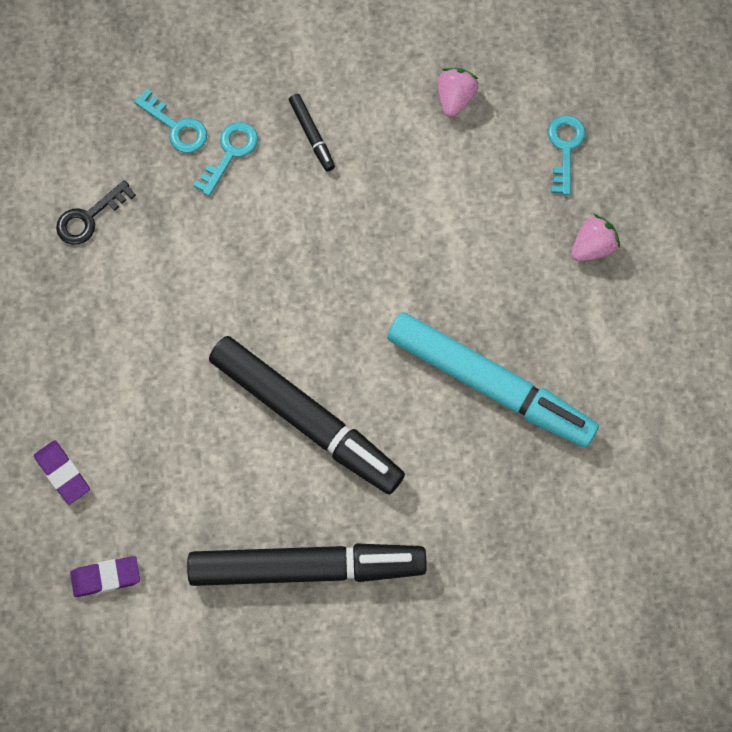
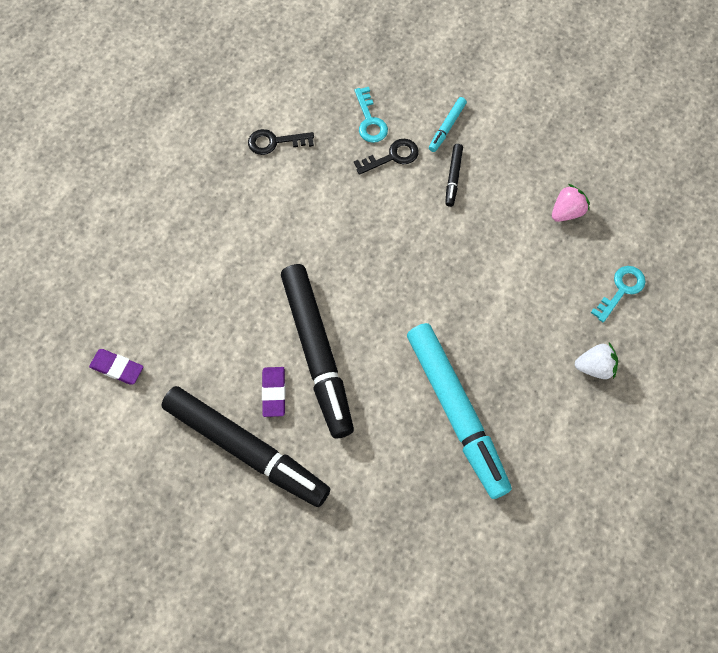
camera: 35 degrees right, 5 degrees down
(62, 473) = (141, 286): purple eraser -> purple eraser (274, 392)
(230, 153) = (392, 156): turquoise key -> black key
(265, 82) = (447, 127): none -> turquoise marker
(592, 247) = (595, 367): pink strawberry -> white strawberry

━━━━━━━━━━━━━━━━━━━━

▸ Exercise description
Pick out every line above that contains the word "turquoise" and copy it.

▸ Exercise result
(230, 153) = (392, 156): turquoise key -> black key
(265, 82) = (447, 127): none -> turquoise marker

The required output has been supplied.